§ **Records shown**:
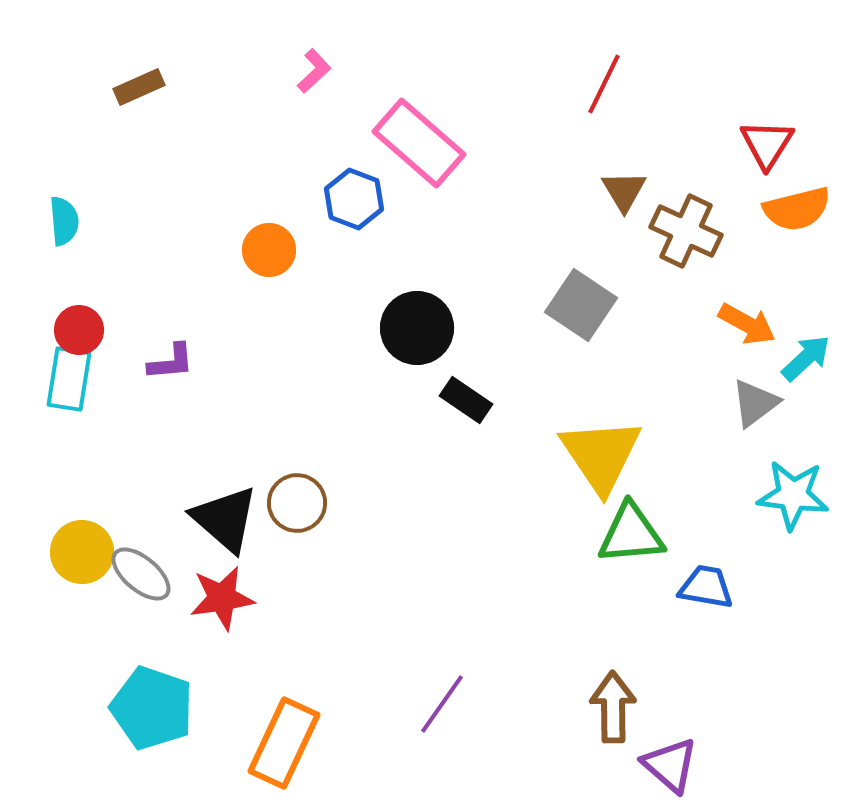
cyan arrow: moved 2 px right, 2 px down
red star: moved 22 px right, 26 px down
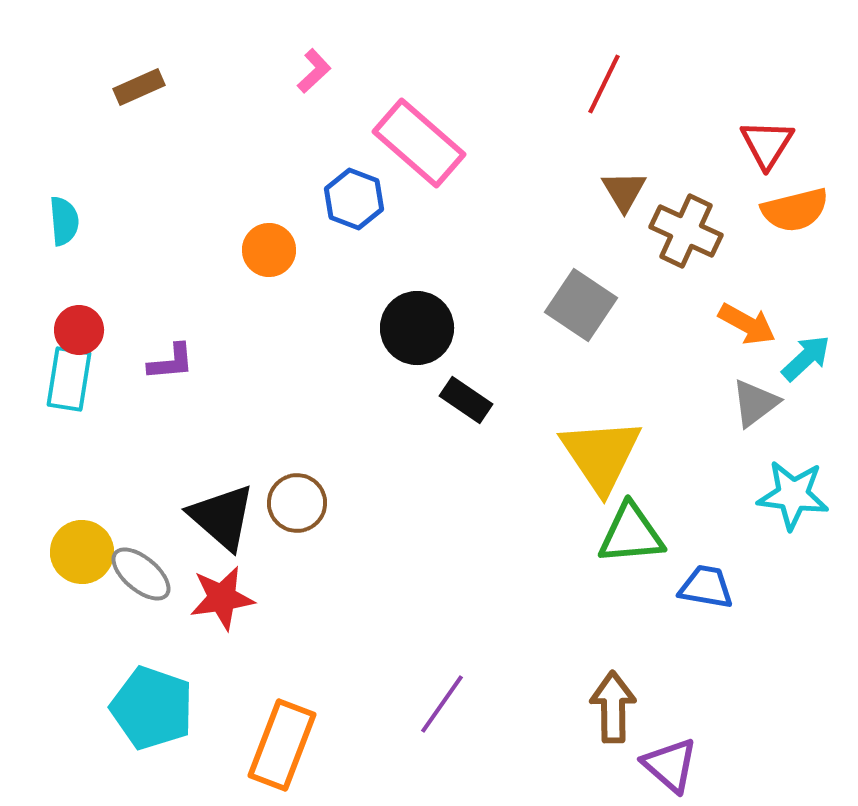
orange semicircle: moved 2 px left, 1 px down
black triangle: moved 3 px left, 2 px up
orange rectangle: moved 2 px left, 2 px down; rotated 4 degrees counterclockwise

---

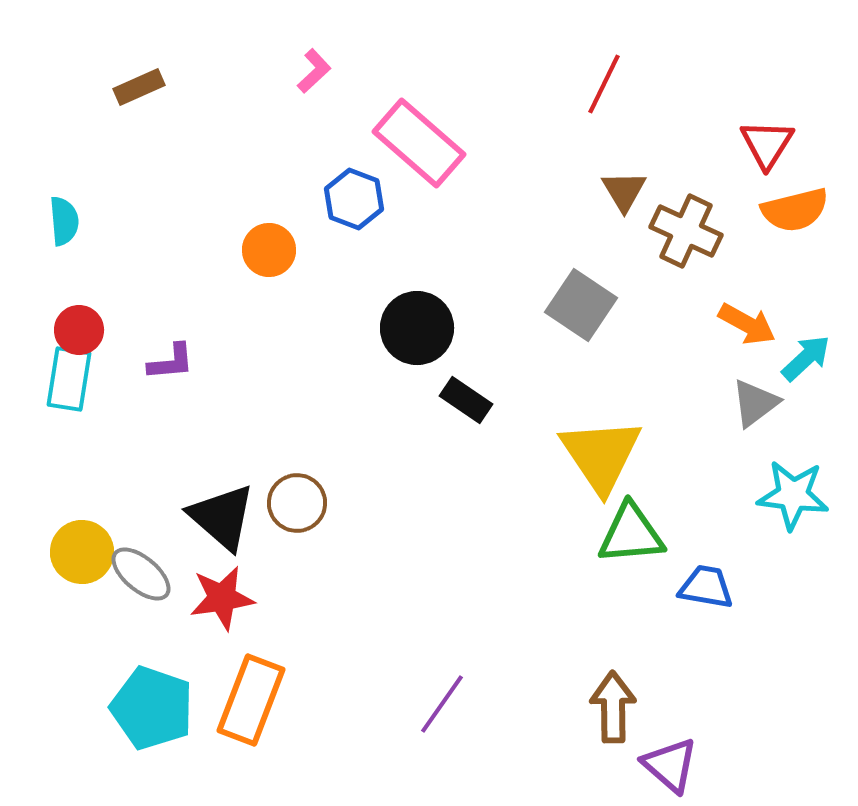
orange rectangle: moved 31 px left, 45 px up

§ **Task**: Rewrite the material from the line with "cyan arrow: moved 2 px right, 2 px down" through the line with "red star: moved 22 px right, 26 px down", replacing "moved" with "shifted" and leaving everything else unchanged.

§ **Correct answer**:
cyan arrow: shifted 2 px right, 2 px down
red star: shifted 22 px right, 26 px down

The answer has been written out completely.